→ Objective:
Reproduce every line of the records below as a numbered list, one line per item. Omit blank lines and the pictures.

→ Given data:
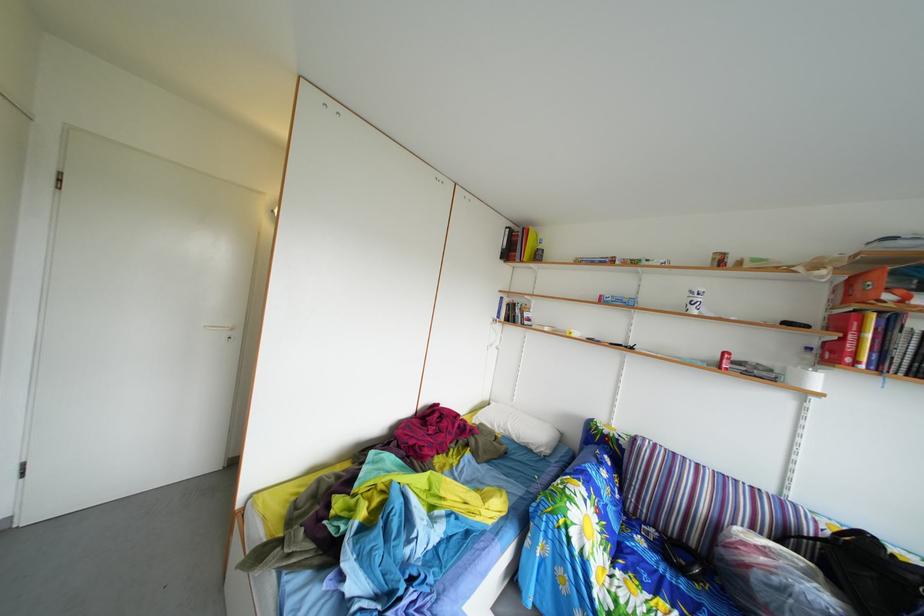
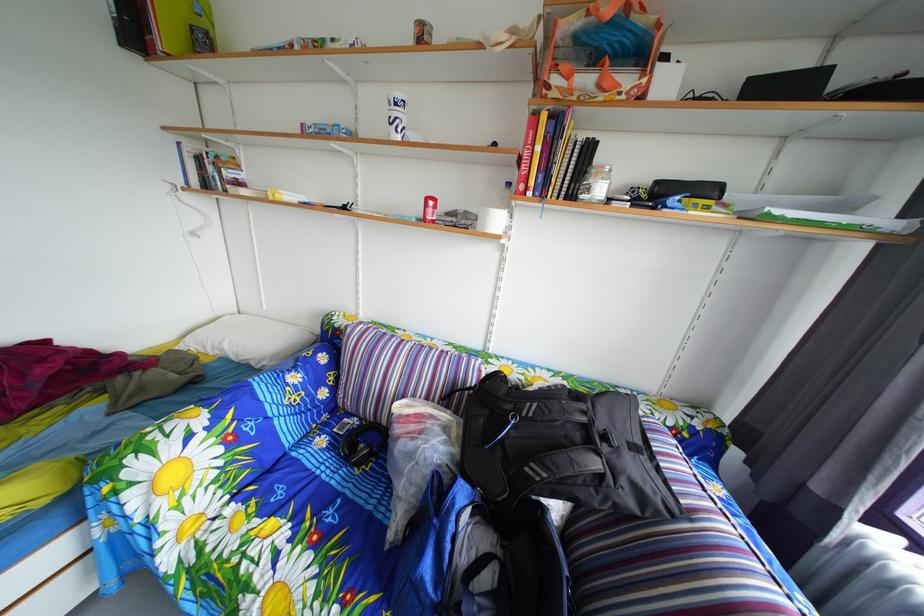
Find the pixel in the second image that matches the point at 660,582 in the first image.

(301, 493)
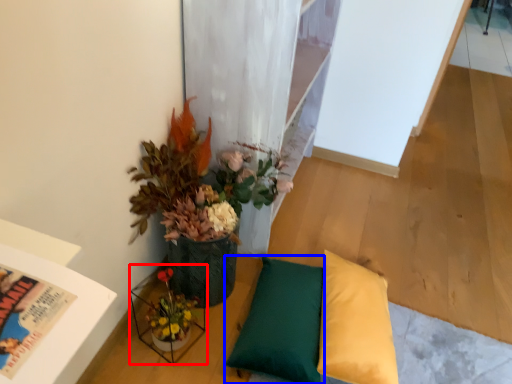
Question: Which object is further to the camera taking this photo, vase (highlighted by a red box) or pillow (highlighted by a blue box)?

Choices:
 (A) vase
 (B) pillow

Answer: (B)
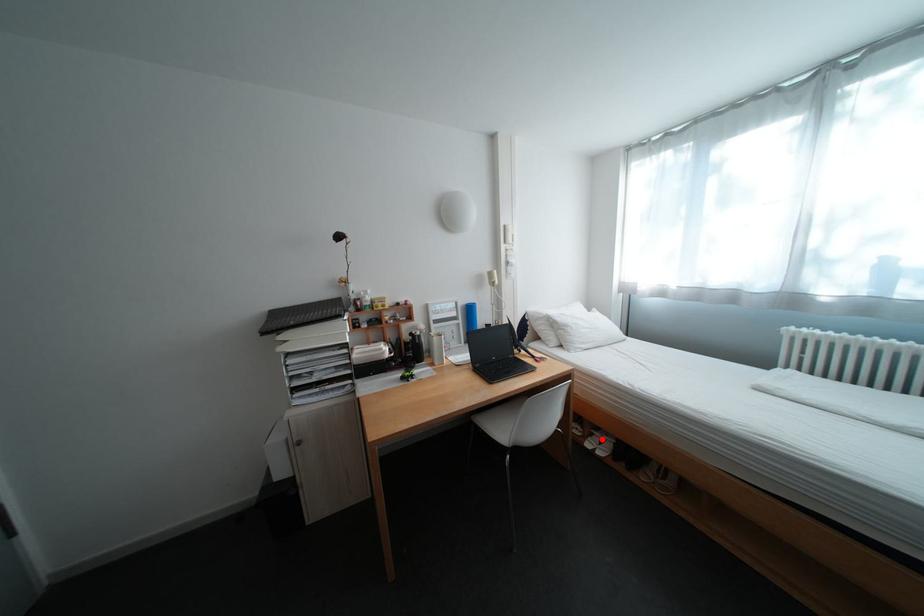
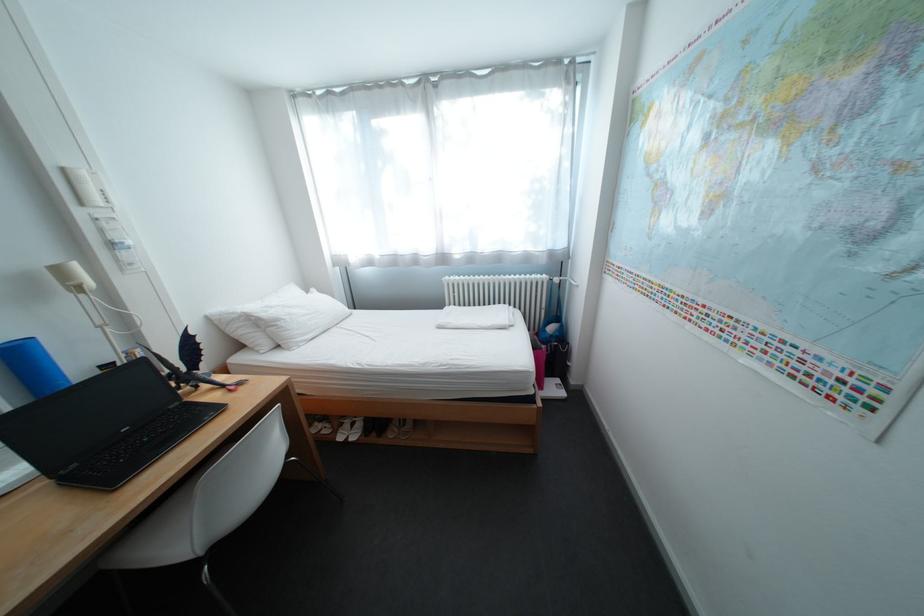
Question: I am providing you with two images of the same scene from different viewpoints. Image1 has a red point marked. In image2, the corresponding 3D location appears at what relative position? Reply with the corresponding letter.

Choices:
 (A) Closer
 (B) Farther

Answer: (B)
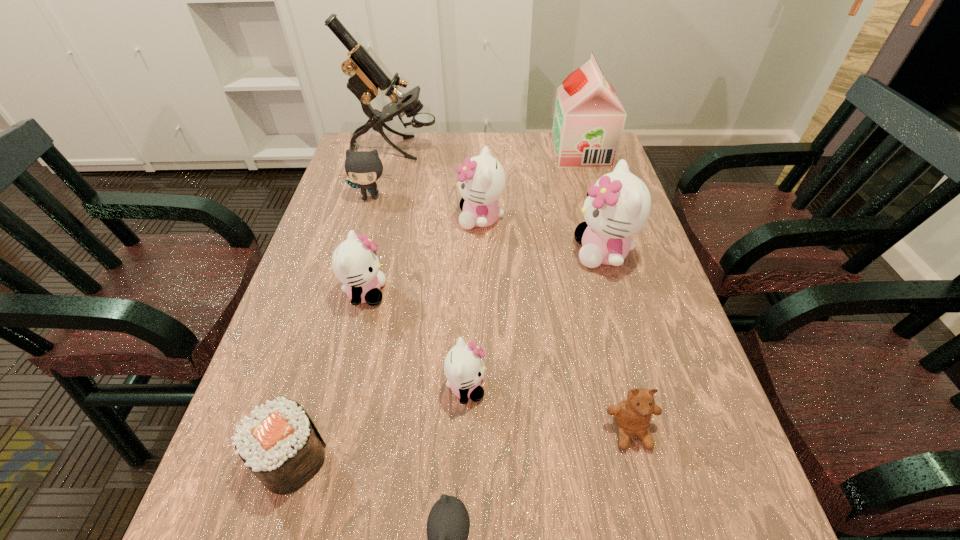
Where is `microscope`? The height and width of the screenshot is (540, 960). microscope is located at coordinates (366, 78).

At what (x,y) coordinates should I click in order to perform the action: click on the ninth shortest object. Please return your answer as a coordinate pair (x, y). This screenshot has height=540, width=960. Looking at the image, I should click on (589, 118).

In order to click on the rightmost white kitten in this screenshot , I will do `click(618, 206)`.

At what (x,y) coordinates should I click in order to perform the action: click on the biggest white kitten. Please return your answer as a coordinate pair (x, y). Image resolution: width=960 pixels, height=540 pixels. Looking at the image, I should click on (618, 206).

In order to click on the seventh shortest object in this screenshot , I will do `click(482, 180)`.

I want to click on the second tallest kitten, so pyautogui.click(x=482, y=180).

Where is `the second smallest white kitten`? The height and width of the screenshot is (540, 960). the second smallest white kitten is located at coordinates (355, 263).

Where is `the farther gray kitten`? the farther gray kitten is located at coordinates (364, 168).

Locate an element on the screen. the bigger gray kitten is located at coordinates (364, 168).

Image resolution: width=960 pixels, height=540 pixels. I want to click on the second nearest kitten, so click(464, 369).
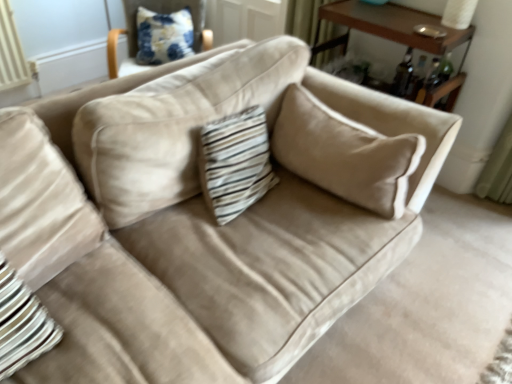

→ Correct response:
1. Find the pixel in the second image that matches the point at 660,582 in the first image.
2. (301, 493)
3. Question: Which object is further to the camera taking this photo, vase (highlighted by a red box) or pillow (highlighted by a blue box)?
4. Choices:
5.  (A) vase
6.  (B) pillow
7. Answer: (B)
8. Question: I am providing you with two images of the same scene from different viewpoints. Image1 has a red point marked. In image2, the corresponding 3D location appears at what relative position? Reply with the corresponding letter.
9. Choices:
10.  (A) Closer
11.  (B) Farther
12. Answer: (B)
13. Where is `microscope`? The height and width of the screenshot is (540, 960). microscope is located at coordinates (366, 78).
14. At what (x,y) coordinates should I click in order to perform the action: click on the ninth shortest object. Please return your answer as a coordinate pair (x, y). This screenshot has height=540, width=960. Looking at the image, I should click on (589, 118).
15. In order to click on the rightmost white kitten in this screenshot , I will do `click(618, 206)`.
16. At what (x,y) coordinates should I click in order to perform the action: click on the biggest white kitten. Please return your answer as a coordinate pair (x, y). Image resolution: width=960 pixels, height=540 pixels. Looking at the image, I should click on (618, 206).
17. In order to click on the seventh shortest object in this screenshot , I will do `click(482, 180)`.
18. I want to click on the second tallest kitten, so pyautogui.click(x=482, y=180).
19. Where is `the second smallest white kitten`? The height and width of the screenshot is (540, 960). the second smallest white kitten is located at coordinates (355, 263).
20. Where is `the farther gray kitten`? the farther gray kitten is located at coordinates (364, 168).
21. Locate an element on the screen. the bigger gray kitten is located at coordinates (364, 168).
22. Image resolution: width=960 pixels, height=540 pixels. I want to click on the second nearest kitten, so click(464, 369).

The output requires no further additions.